(DATA FOR PROCESSING)
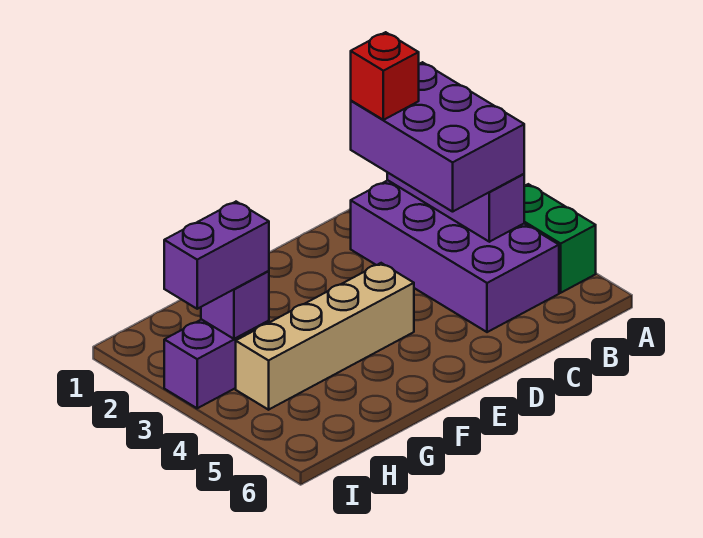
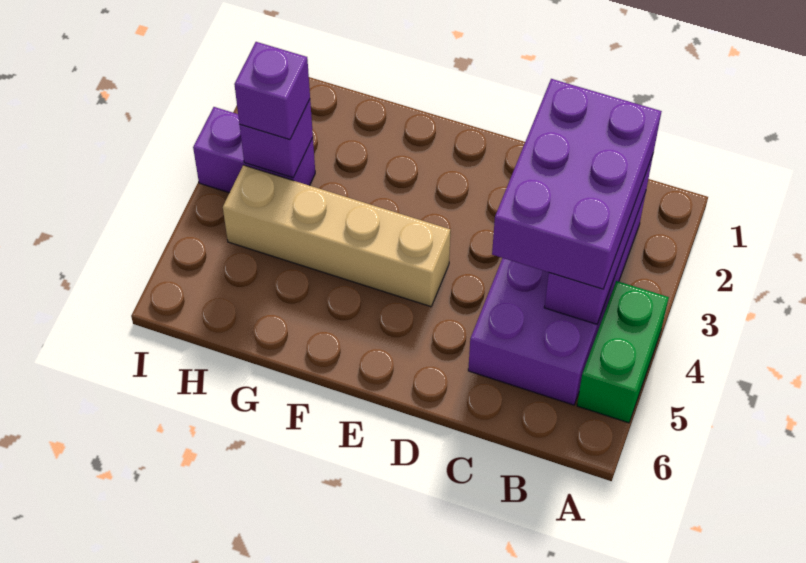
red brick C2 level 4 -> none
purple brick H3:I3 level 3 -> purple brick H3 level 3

...

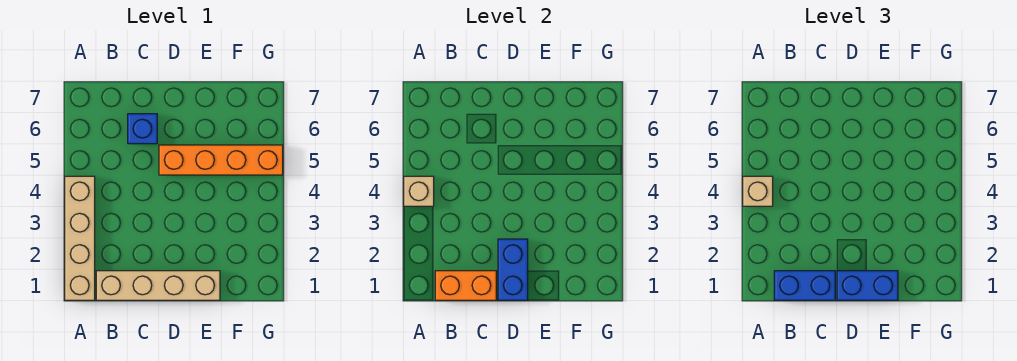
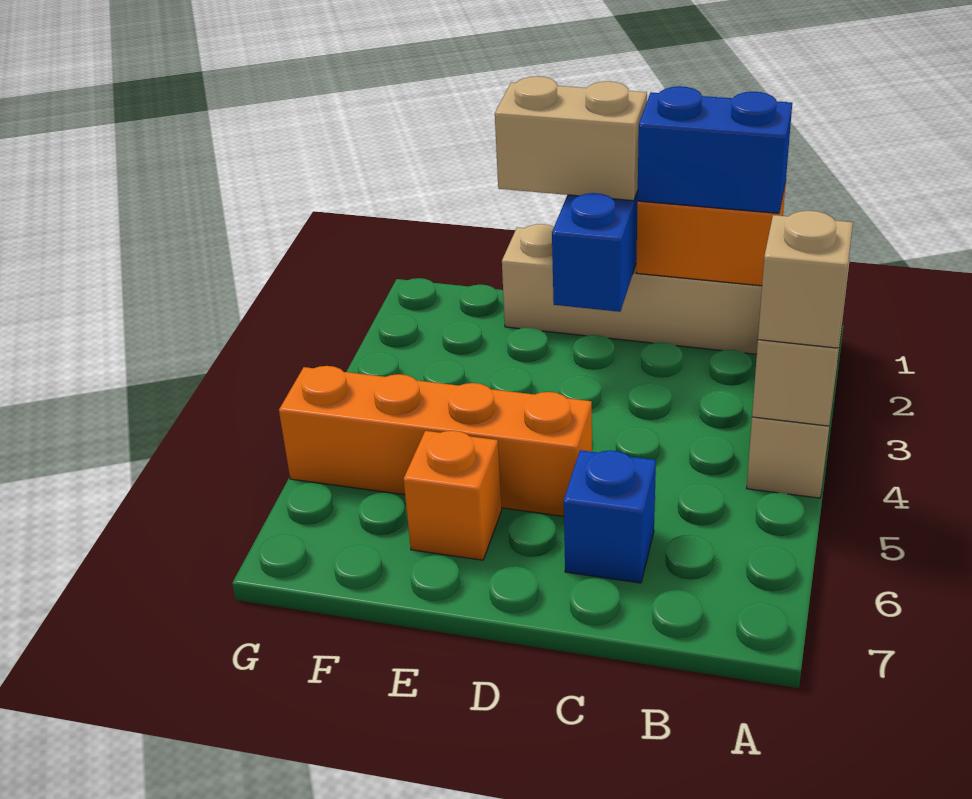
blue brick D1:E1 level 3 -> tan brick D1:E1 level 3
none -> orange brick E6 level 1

(THE PROBLEM) In the listing above, find the line holding "red brick C2 level 4 -> none" and the line holding "purple brick H3:I3", then output those two lines and every line between them exactly.

(SOLUTION TO THE EXERCISE)
red brick C2 level 4 -> none
purple brick H3:I3 level 3 -> purple brick H3 level 3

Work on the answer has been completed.